● **Work request**:
Please print each record that follows precisely as it appears.

*** Data shown Section Begins ***

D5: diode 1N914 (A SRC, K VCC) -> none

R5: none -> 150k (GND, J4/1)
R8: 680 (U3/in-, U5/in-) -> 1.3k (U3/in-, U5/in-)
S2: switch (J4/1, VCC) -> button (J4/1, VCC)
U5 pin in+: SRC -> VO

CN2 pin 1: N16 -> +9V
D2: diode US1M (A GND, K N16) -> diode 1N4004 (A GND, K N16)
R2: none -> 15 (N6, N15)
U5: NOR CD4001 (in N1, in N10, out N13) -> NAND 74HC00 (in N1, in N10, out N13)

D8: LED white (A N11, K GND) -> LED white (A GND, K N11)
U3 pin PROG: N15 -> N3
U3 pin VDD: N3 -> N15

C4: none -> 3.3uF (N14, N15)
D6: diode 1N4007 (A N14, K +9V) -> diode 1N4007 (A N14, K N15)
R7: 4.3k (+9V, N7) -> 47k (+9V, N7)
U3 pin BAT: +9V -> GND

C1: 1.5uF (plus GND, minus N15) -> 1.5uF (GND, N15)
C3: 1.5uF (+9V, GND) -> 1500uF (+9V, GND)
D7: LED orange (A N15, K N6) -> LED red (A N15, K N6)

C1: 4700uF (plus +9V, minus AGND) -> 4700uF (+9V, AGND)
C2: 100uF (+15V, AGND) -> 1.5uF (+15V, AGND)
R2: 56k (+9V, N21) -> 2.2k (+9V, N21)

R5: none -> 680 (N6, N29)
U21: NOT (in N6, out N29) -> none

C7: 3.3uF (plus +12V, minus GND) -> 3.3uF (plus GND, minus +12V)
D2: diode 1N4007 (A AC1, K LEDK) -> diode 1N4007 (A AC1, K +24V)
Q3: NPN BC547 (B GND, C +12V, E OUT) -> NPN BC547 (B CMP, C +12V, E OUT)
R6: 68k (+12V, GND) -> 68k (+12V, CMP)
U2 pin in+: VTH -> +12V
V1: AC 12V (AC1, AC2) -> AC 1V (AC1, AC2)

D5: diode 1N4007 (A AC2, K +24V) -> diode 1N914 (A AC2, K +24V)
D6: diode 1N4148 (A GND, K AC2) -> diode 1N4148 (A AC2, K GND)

*** Data shown Section Ends ***

● **Written solution**:
D5: diode 1N914 (A SRC, K VCC) -> none

R5: none -> 150k (GND, J4/1)
R8: 680 (U3/in-, U5/in-) -> 1.3k (U3/in-, U5/in-)
S2: switch (J4/1, VCC) -> button (J4/1, VCC)
U5 pin in+: SRC -> VO

CN2 pin 1: N16 -> +9V
D2: diode US1M (A GND, K N16) -> diode 1N4004 (A GND, K N16)
R2: none -> 15 (N6, N15)
U5: NOR CD4001 (in N1, in N10, out N13) -> NAND 74HC00 (in N1, in N10, out N13)

D8: LED white (A N11, K GND) -> LED white (A GND, K N11)
U3 pin PROG: N15 -> N3
U3 pin VDD: N3 -> N15

C4: none -> 3.3uF (N14, N15)
D6: diode 1N4007 (A N14, K +9V) -> diode 1N4007 (A N14, K N15)
R7: 4.3k (+9V, N7) -> 47k (+9V, N7)
U3 pin BAT: +9V -> GND

C1: 1.5uF (plus GND, minus N15) -> 1.5uF (GND, N15)
C3: 1.5uF (+9V, GND) -> 1500uF (+9V, GND)
D7: LED orange (A N15, K N6) -> LED red (A N15, K N6)

C1: 4700uF (plus +9V, minus AGND) -> 4700uF (+9V, AGND)
C2: 100uF (+15V, AGND) -> 1.5uF (+15V, AGND)
R2: 56k (+9V, N21) -> 2.2k (+9V, N21)

R5: none -> 680 (N6, N29)
U21: NOT (in N6, out N29) -> none

C7: 3.3uF (plus +12V, minus GND) -> 3.3uF (plus GND, minus +12V)
D2: diode 1N4007 (A AC1, K LEDK) -> diode 1N4007 (A AC1, K +24V)
Q3: NPN BC547 (B GND, C +12V, E OUT) -> NPN BC547 (B CMP, C +12V, E OUT)
R6: 68k (+12V, GND) -> 68k (+12V, CMP)
U2 pin in+: VTH -> +12V
V1: AC 12V (AC1, AC2) -> AC 1V (AC1, AC2)

D5: diode 1N4007 (A AC2, K +24V) -> diode 1N914 (A AC2, K +24V)
D6: diode 1N4148 (A GND, K AC2) -> diode 1N4148 (A AC2, K GND)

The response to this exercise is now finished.